▶

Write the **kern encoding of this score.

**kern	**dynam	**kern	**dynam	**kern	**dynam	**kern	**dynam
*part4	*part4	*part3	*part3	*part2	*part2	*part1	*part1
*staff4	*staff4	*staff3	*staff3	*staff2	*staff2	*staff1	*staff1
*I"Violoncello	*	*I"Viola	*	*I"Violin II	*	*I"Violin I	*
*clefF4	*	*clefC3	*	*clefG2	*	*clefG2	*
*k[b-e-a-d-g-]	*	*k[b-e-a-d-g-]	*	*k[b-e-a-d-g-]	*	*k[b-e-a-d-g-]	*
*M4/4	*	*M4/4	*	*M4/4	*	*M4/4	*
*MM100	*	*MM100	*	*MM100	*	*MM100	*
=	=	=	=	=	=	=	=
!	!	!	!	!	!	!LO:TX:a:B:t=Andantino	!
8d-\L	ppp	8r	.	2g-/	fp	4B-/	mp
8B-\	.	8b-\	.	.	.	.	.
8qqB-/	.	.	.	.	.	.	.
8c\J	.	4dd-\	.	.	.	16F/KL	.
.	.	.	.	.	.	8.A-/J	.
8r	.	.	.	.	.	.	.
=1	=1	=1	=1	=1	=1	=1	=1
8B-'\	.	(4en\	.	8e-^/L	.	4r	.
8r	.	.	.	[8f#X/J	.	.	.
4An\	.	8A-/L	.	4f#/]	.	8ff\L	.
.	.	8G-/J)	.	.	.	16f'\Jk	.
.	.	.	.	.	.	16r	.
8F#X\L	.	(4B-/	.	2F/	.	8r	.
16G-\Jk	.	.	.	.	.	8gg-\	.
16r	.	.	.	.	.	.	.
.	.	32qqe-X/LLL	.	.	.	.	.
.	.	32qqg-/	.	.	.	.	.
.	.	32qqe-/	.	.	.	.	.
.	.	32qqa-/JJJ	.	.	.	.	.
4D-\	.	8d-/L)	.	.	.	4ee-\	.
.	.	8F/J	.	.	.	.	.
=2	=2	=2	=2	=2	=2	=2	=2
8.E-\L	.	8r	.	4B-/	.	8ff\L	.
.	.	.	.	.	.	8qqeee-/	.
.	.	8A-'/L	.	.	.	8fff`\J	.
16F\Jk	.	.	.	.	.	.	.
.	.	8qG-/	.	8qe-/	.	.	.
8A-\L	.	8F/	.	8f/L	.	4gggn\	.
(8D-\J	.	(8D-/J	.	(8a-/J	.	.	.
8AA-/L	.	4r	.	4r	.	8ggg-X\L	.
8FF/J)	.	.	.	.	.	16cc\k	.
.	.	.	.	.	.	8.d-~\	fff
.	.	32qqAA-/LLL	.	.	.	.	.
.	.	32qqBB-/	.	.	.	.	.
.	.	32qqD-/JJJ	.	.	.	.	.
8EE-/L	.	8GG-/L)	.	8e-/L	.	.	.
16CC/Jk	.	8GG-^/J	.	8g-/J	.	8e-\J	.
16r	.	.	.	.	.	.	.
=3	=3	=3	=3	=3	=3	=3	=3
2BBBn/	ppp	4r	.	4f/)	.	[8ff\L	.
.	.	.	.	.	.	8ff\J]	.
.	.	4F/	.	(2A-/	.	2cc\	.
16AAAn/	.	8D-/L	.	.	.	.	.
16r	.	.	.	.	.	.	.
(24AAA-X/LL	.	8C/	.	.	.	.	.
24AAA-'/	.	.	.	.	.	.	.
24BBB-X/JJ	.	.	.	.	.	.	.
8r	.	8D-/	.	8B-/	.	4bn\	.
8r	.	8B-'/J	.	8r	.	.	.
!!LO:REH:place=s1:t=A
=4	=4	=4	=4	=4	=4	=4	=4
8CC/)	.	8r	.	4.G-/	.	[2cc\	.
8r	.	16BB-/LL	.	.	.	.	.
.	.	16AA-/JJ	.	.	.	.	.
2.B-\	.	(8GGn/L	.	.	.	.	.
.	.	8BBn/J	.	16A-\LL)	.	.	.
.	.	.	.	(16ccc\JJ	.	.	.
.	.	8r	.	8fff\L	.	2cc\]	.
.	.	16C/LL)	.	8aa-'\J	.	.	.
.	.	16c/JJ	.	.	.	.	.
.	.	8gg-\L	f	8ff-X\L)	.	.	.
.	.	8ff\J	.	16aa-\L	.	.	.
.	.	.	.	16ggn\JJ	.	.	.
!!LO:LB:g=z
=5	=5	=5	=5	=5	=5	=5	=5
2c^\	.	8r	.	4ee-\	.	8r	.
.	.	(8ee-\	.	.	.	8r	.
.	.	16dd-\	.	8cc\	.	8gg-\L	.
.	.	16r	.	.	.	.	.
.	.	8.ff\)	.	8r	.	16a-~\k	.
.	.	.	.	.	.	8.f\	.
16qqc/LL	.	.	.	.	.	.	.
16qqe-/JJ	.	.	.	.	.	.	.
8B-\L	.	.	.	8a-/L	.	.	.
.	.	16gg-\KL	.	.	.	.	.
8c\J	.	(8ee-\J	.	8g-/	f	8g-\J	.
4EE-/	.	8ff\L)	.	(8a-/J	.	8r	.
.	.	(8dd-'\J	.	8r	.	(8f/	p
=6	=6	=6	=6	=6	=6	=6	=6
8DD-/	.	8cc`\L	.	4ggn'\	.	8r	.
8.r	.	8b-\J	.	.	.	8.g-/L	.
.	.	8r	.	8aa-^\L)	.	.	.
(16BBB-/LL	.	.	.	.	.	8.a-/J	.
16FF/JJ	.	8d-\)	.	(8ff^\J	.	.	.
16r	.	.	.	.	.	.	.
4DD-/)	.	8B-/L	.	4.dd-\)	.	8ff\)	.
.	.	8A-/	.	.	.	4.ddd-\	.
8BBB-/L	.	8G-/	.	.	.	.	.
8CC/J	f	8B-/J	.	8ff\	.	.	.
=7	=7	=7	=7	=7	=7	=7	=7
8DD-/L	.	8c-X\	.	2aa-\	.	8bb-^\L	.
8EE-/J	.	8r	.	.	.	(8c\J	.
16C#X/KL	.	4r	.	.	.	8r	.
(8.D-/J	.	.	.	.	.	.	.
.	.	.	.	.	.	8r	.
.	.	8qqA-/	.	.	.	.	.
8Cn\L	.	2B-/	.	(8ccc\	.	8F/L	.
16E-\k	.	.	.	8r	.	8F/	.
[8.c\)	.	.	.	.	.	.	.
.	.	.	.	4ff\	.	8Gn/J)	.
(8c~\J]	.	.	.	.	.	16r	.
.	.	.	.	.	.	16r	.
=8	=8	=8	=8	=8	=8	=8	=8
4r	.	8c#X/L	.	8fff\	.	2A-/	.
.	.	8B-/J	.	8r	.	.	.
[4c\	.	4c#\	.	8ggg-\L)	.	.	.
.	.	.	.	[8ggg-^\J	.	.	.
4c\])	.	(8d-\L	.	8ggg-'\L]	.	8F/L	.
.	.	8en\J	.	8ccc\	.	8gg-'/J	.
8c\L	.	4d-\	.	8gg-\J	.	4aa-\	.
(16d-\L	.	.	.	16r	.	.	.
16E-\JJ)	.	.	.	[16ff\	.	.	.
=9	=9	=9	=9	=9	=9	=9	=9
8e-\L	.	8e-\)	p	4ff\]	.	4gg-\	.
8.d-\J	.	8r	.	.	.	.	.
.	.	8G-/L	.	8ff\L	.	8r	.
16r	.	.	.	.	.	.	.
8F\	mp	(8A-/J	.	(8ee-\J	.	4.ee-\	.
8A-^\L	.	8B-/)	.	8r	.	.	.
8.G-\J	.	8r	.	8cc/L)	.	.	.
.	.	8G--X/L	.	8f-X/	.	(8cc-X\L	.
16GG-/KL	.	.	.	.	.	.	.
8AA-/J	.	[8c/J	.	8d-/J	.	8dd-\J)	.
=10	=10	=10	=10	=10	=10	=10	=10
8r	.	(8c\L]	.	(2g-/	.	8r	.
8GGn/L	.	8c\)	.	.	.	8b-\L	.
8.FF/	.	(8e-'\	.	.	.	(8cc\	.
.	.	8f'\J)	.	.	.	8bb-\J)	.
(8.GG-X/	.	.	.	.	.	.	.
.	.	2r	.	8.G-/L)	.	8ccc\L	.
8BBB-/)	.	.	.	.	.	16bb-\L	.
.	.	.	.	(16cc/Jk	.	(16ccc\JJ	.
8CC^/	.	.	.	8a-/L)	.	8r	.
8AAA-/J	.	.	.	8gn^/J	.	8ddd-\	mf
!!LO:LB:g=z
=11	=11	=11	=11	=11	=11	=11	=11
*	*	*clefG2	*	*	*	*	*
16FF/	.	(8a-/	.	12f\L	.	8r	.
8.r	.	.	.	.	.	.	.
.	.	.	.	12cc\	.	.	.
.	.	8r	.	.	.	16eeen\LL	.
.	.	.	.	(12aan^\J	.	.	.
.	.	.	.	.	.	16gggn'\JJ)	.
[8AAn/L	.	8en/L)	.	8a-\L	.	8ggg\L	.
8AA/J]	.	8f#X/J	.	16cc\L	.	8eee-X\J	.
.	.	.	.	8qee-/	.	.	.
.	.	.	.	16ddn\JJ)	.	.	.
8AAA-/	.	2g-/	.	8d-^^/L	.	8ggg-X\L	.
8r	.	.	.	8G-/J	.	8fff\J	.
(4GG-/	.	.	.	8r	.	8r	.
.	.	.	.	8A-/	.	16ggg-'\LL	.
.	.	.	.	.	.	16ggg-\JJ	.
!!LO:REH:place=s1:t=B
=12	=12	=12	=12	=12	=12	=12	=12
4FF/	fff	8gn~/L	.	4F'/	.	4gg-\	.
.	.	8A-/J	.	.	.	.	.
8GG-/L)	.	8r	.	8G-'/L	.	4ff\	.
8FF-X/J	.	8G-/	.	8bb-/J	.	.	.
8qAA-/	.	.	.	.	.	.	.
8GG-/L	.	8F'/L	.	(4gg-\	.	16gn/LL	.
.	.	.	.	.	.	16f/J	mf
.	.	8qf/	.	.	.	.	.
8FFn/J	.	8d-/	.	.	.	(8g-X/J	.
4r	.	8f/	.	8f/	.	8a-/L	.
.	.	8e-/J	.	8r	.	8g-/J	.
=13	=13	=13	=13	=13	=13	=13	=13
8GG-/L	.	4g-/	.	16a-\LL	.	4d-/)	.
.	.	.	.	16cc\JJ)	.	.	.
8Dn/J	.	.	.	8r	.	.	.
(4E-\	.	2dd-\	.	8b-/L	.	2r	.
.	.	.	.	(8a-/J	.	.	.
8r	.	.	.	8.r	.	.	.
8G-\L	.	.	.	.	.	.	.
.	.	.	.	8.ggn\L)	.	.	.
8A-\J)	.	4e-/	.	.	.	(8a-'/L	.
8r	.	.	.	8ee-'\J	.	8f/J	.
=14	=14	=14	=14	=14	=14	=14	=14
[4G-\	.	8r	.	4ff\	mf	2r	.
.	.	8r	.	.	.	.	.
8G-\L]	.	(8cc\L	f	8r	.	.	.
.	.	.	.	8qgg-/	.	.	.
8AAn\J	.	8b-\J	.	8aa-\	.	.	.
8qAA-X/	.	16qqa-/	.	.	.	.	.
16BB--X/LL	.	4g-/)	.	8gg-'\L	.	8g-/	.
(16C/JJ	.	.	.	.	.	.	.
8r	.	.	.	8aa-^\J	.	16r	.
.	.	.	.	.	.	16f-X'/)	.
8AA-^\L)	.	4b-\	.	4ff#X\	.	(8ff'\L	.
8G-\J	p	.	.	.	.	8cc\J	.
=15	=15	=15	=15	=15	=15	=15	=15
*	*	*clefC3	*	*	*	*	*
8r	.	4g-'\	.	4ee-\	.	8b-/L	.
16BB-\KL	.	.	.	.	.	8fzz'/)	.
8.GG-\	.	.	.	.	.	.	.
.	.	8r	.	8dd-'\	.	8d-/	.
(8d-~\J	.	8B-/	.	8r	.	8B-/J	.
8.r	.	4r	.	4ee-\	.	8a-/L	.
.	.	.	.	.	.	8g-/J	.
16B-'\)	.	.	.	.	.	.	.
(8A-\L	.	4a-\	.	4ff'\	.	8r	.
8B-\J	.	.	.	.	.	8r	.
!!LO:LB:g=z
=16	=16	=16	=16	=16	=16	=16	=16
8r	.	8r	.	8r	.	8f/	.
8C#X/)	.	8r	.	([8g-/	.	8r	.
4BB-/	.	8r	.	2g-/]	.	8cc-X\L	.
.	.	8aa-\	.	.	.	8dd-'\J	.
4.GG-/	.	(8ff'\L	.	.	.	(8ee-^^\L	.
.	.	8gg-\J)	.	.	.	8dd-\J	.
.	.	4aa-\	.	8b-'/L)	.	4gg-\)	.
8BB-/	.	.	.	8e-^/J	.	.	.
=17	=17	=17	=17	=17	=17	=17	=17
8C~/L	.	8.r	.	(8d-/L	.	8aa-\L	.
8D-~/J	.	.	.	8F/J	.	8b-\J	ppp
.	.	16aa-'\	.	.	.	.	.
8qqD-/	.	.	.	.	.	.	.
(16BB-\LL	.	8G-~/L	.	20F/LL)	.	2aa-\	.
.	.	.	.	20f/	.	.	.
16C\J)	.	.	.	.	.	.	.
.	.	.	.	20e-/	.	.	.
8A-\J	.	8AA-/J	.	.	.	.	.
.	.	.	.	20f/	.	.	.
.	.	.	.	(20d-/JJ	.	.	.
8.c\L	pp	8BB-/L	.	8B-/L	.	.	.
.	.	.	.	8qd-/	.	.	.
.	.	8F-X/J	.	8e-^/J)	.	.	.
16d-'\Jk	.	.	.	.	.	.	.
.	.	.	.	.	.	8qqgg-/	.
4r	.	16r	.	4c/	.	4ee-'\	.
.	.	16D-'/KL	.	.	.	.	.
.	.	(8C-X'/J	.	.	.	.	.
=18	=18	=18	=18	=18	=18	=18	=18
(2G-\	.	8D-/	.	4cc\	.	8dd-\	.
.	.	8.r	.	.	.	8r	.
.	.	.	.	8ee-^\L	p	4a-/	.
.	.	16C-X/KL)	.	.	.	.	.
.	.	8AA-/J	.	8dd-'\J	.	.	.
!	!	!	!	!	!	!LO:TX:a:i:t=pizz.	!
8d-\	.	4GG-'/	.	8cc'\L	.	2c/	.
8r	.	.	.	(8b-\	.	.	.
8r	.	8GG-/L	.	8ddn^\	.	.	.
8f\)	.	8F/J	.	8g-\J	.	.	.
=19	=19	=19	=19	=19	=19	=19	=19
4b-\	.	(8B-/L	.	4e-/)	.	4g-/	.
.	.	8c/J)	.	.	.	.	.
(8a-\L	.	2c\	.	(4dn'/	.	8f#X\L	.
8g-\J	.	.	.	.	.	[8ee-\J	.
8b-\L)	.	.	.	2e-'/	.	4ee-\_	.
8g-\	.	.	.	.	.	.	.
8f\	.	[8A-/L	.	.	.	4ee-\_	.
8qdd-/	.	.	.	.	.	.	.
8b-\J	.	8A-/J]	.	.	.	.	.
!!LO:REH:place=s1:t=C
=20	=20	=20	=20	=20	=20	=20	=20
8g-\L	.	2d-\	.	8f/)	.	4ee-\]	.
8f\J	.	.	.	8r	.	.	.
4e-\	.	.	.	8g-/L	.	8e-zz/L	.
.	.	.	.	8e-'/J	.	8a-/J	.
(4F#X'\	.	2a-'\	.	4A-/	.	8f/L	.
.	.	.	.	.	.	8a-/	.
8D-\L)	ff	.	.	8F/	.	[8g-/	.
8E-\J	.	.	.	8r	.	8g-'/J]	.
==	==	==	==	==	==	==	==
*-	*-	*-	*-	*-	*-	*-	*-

◀

PROMPT — Pick out every line in the rows above that contains the string "place", and copy each one. Case counts.

WRITTEN SOLUTION —
!!LO:REH:place=s1:t=A
!!LO:REH:place=s1:t=B
!!LO:REH:place=s1:t=C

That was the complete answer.